Copy out the stretch from the start of the data through the line containing "Question: Observing the", with both ends included. Omit the pictures.
● ● ● ●
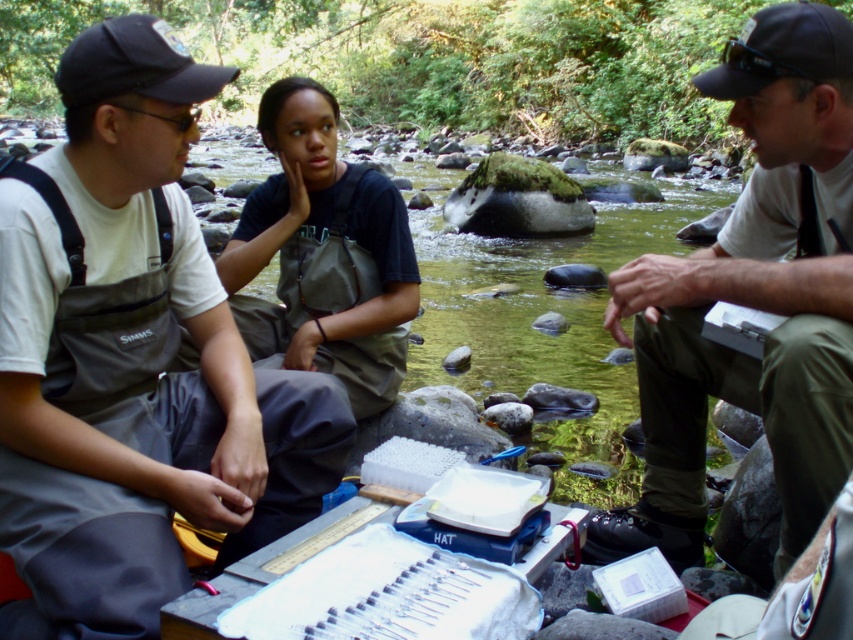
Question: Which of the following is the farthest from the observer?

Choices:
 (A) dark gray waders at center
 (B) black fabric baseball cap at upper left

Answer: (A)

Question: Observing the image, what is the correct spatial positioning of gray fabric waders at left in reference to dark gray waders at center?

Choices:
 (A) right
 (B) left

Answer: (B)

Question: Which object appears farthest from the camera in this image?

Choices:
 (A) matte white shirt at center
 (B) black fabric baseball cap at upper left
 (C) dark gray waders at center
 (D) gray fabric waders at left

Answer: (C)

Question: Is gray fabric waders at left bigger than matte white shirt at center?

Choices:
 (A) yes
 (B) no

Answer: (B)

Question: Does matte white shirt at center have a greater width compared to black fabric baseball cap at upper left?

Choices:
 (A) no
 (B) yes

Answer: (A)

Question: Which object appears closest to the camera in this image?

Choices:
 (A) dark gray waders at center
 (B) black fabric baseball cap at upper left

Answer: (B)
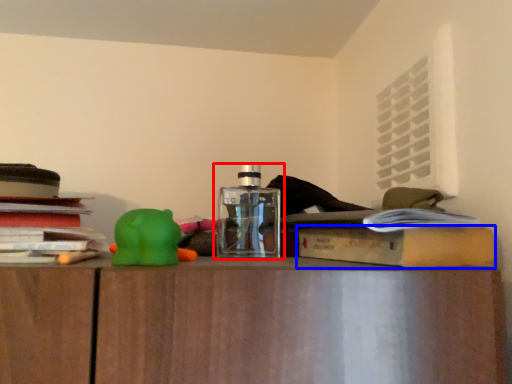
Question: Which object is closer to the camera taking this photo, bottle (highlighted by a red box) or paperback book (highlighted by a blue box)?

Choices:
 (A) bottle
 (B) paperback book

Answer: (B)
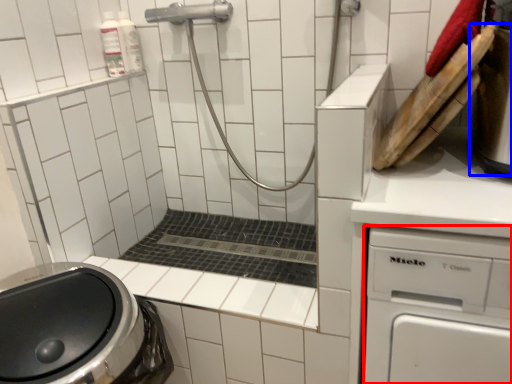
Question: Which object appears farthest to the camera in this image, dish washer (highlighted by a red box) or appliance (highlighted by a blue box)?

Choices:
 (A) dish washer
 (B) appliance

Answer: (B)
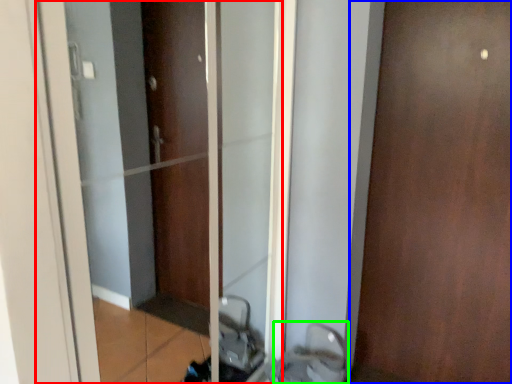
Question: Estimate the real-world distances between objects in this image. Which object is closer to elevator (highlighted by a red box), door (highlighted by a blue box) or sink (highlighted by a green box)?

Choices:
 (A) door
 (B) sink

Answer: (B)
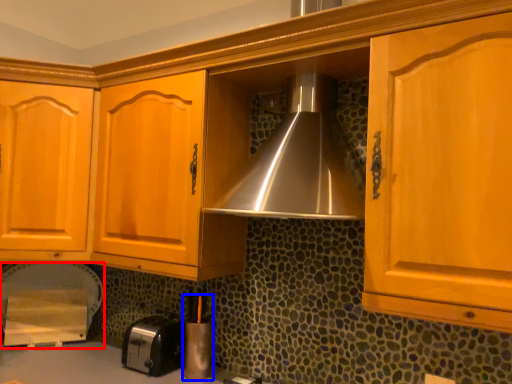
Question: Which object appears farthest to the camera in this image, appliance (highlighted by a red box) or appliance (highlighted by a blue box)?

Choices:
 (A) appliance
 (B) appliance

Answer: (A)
● ● ● ●
> [Output of the task]:
Question: Which of the following is the farthest from the observer?

Choices:
 (A) dark gray waders at center
 (B) black fabric baseball cap at upper left

Answer: (A)

Question: Observing the image, what is the correct spatial positioning of gray fabric waders at left in reference to dark gray waders at center?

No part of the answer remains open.